About this exercise:
Return every entry below exactly as written, minus the pictures.

Provided records:
____
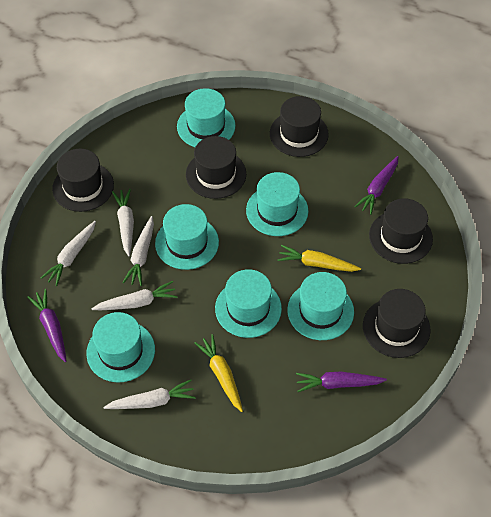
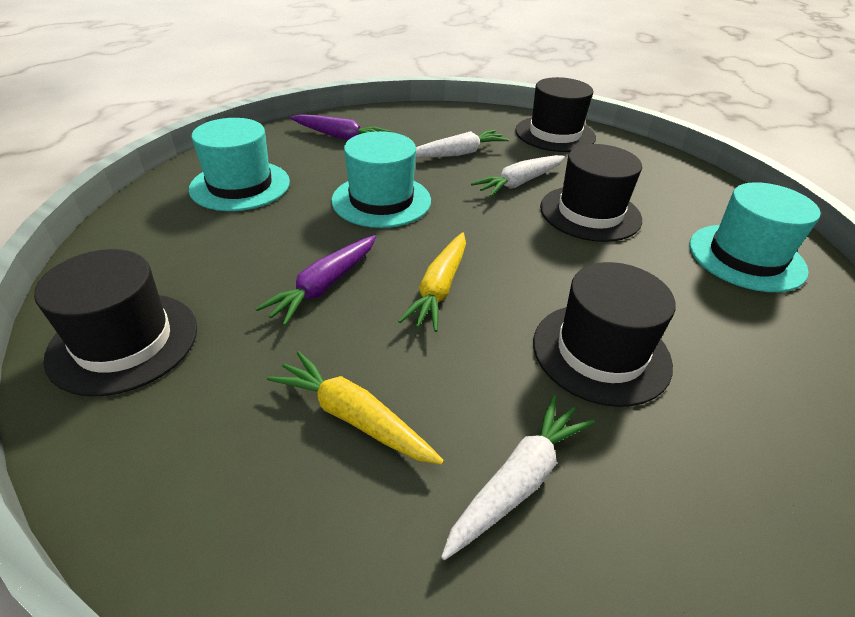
black hat: 5 -> 4
purple carrot: 3 -> 2
turquoise hat: 6 -> 3
white carrot: 5 -> 3

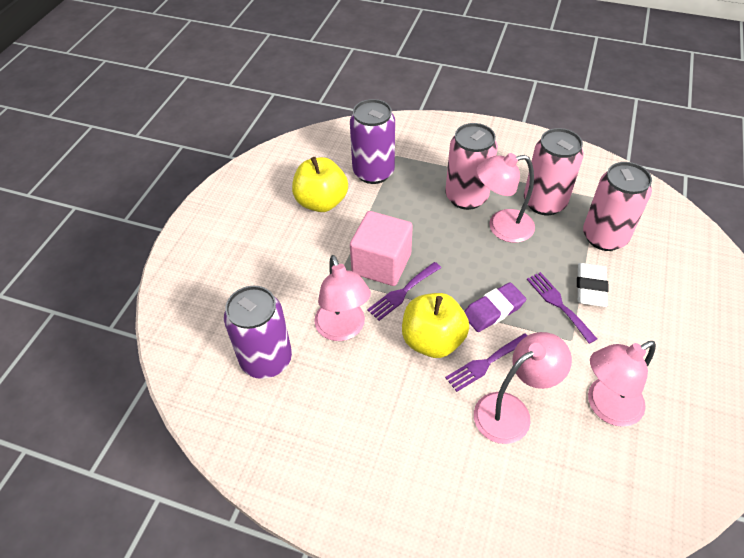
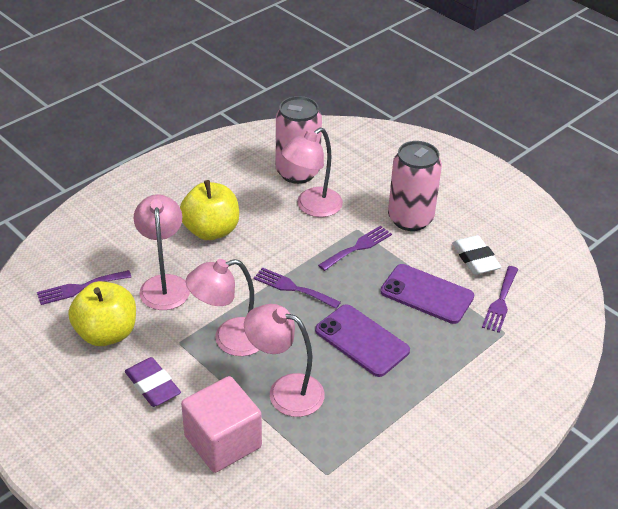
pink can: 3 -> 2
purple can: 2 -> 0
purple fork: 3 -> 4
purple phone: 0 -> 2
____
Written reply:
black hat: 5 -> 4
purple carrot: 3 -> 2
turquoise hat: 6 -> 3
white carrot: 5 -> 3

pink can: 3 -> 2
purple can: 2 -> 0
purple fork: 3 -> 4
purple phone: 0 -> 2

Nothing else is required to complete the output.